start Recorded data
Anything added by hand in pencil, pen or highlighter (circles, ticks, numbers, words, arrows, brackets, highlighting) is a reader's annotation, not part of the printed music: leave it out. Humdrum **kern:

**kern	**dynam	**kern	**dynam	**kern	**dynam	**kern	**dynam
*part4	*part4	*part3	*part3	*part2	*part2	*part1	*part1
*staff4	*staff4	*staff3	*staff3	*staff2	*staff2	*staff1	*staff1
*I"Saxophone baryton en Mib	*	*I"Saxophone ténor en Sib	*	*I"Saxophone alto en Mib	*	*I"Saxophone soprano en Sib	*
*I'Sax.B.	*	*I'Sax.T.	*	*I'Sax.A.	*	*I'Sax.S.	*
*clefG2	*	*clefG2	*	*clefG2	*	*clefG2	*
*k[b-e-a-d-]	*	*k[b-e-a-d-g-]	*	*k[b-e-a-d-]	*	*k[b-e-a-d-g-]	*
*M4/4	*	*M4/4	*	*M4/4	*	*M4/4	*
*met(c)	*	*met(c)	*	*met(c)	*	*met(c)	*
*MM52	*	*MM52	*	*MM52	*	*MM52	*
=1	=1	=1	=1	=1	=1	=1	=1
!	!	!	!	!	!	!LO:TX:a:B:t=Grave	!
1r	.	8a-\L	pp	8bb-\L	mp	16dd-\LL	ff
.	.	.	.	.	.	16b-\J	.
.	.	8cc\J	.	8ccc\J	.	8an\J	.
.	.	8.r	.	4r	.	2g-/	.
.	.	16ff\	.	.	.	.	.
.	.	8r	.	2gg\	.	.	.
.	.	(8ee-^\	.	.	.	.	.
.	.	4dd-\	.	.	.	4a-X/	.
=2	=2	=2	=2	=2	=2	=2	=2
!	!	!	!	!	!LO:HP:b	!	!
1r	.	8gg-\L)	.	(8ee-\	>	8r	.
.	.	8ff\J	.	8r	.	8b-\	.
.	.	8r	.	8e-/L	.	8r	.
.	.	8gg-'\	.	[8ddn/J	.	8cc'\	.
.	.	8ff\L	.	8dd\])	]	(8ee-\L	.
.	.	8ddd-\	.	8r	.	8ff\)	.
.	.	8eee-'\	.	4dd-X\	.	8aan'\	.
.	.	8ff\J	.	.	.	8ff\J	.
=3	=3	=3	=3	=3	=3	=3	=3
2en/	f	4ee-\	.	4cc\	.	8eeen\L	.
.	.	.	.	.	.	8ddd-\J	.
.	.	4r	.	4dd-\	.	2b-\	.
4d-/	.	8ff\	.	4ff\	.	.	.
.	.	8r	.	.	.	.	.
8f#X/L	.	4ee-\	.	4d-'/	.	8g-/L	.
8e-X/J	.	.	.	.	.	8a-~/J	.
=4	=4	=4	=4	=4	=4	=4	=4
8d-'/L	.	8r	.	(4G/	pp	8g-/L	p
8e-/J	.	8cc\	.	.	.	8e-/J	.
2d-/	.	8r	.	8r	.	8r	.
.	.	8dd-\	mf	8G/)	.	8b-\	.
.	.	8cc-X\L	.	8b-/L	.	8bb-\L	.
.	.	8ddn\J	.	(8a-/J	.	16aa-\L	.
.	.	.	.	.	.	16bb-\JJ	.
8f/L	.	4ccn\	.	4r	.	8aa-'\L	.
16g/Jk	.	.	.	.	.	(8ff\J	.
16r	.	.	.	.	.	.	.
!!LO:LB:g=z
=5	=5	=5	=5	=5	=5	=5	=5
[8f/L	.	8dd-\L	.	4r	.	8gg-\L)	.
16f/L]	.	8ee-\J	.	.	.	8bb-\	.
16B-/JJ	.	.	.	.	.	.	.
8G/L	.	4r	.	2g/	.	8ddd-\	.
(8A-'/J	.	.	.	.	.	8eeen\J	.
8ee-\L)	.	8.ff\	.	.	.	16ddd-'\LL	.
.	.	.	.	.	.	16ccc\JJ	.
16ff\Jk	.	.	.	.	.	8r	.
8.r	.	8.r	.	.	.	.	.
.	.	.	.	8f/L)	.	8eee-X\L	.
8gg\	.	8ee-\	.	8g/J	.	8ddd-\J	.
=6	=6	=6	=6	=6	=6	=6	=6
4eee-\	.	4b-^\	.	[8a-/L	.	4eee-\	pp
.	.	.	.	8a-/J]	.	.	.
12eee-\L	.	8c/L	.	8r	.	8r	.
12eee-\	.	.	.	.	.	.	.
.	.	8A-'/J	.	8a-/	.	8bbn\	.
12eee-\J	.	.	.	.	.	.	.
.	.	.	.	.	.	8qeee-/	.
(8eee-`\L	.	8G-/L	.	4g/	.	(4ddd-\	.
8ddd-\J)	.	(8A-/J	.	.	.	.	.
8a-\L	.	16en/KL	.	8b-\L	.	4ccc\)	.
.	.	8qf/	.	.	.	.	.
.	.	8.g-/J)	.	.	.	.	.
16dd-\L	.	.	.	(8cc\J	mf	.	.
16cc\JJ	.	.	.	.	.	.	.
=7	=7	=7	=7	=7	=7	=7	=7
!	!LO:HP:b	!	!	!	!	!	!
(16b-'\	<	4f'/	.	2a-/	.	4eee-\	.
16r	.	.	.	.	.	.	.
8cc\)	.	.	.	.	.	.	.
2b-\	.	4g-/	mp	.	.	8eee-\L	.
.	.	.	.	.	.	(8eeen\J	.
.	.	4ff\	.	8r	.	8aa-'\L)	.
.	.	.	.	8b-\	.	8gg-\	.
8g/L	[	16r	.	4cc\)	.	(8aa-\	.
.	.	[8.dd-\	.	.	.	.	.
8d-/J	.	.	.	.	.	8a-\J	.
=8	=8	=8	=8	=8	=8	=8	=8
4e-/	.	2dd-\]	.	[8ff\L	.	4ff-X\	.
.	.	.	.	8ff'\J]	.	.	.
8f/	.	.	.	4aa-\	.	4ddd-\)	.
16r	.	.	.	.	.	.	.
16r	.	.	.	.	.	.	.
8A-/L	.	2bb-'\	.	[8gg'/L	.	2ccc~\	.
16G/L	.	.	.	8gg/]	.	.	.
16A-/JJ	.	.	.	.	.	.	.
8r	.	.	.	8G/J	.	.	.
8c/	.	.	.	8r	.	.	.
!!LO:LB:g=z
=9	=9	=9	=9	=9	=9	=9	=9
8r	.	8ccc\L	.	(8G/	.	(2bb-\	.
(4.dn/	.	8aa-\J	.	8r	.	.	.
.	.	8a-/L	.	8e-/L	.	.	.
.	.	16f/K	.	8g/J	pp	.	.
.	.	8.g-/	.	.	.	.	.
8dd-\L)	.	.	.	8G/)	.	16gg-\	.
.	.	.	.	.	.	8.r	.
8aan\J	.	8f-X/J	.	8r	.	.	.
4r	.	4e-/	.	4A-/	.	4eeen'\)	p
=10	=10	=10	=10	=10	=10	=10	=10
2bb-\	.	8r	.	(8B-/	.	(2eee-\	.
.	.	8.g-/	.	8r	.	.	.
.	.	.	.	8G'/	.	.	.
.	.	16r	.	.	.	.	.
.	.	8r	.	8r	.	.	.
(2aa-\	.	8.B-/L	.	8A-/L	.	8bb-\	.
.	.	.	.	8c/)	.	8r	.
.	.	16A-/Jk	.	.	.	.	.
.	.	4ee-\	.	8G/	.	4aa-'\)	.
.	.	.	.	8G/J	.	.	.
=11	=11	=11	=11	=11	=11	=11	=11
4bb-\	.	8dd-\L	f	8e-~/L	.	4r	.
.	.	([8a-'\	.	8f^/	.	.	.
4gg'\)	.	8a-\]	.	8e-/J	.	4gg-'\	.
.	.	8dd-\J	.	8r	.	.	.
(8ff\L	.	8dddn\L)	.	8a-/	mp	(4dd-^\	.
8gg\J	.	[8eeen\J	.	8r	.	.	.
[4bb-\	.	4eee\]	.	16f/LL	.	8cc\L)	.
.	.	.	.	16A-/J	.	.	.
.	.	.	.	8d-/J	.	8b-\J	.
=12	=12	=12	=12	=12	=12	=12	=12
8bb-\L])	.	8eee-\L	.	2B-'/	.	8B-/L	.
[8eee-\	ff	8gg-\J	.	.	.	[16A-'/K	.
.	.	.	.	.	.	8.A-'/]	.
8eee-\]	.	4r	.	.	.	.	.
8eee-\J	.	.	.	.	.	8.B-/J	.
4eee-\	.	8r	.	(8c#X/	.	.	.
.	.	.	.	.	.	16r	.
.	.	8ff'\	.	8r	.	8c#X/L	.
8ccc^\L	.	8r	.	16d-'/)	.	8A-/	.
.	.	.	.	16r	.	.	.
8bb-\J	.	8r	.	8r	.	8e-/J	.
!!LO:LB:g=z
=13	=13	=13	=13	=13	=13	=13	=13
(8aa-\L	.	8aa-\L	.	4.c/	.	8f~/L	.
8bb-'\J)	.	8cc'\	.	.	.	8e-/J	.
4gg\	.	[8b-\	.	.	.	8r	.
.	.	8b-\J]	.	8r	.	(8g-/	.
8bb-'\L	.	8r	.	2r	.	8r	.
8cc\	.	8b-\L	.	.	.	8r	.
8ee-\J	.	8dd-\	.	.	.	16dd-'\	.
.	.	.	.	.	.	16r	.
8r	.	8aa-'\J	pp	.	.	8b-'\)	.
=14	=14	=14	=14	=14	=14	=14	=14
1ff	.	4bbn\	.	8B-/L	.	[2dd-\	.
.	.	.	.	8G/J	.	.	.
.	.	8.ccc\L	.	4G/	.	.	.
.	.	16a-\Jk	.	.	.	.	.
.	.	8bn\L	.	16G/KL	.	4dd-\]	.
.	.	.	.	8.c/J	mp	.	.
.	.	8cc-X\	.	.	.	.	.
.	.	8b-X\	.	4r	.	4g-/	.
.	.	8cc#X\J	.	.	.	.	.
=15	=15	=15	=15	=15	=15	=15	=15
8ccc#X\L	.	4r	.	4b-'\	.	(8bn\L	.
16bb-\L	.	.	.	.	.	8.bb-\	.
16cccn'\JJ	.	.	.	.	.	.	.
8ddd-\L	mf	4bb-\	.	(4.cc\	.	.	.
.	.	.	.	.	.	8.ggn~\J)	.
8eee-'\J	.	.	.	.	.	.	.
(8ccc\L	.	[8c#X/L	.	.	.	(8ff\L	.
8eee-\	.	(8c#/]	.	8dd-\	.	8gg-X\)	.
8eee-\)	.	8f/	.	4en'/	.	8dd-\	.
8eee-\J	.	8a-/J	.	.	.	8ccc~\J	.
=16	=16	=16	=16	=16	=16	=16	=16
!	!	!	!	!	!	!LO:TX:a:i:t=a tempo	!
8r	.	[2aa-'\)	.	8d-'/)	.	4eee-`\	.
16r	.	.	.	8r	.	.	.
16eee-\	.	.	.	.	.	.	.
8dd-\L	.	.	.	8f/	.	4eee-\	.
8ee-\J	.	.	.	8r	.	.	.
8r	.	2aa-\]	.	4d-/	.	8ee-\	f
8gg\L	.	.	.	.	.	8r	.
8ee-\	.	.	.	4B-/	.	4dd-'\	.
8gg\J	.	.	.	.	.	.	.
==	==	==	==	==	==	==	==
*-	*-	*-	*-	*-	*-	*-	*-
end Recorded data
Collect every line above that contains the string "kern", treating uppercase and lowercase as distinct.

Anything added by hand in pencil, pen or highlighter (circles, ticks, numbers, words, arrows, brackets, highlighting) is a reader's annotation, not part of the printed music: leave it out. Humdrum **kern:
**kern	**dynam	**kern	**dynam	**kern	**dynam	**kern	**dynam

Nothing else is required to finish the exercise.